What needs to be done: Return every line of the data below exactly, but do not include the images.
Provided data START
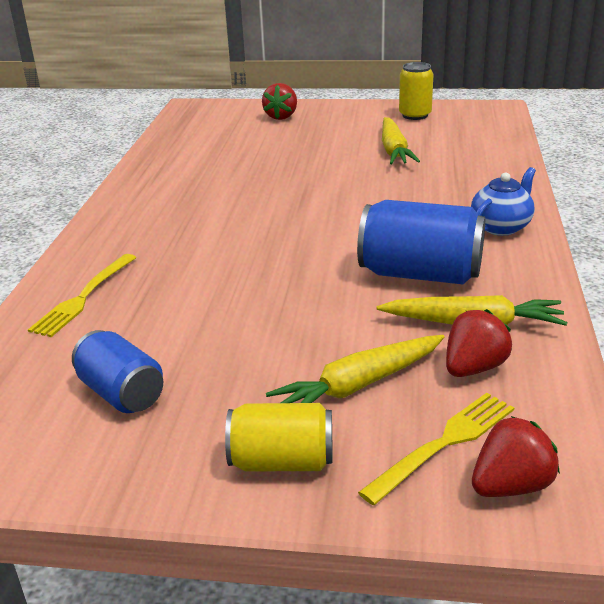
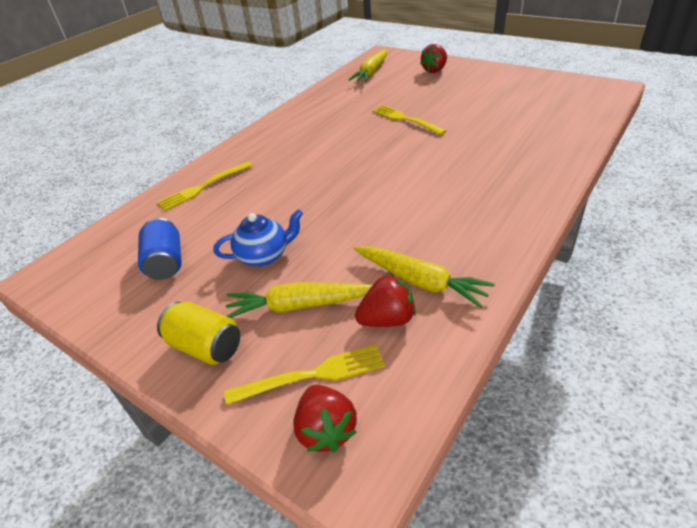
camera: 30 degrees right, 10 degrees up
blue can [357,200,485,284] -> none
yellow carrot [382,117,420,164] -> yellow carrot moved to [348,49,387,82]
yellow can [399,62,433,120] -> none
blue teapot [471,167,536,236] -> blue teapot moved to [213,209,303,266]
red strawberry [472,416,560,497] -> red strawberry turned 75 degrees clockwise [293,385,357,452]
none -> yellow fork [373,105,446,135]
Provided data END
Exercise response:
camera: 30 degrees right, 10 degrees up
blue can [357,200,485,284] -> none
yellow carrot [382,117,420,164] -> yellow carrot moved to [348,49,387,82]
yellow can [399,62,433,120] -> none
blue teapot [471,167,536,236] -> blue teapot moved to [213,209,303,266]
red strawberry [472,416,560,497] -> red strawberry turned 75 degrees clockwise [293,385,357,452]
none -> yellow fork [373,105,446,135]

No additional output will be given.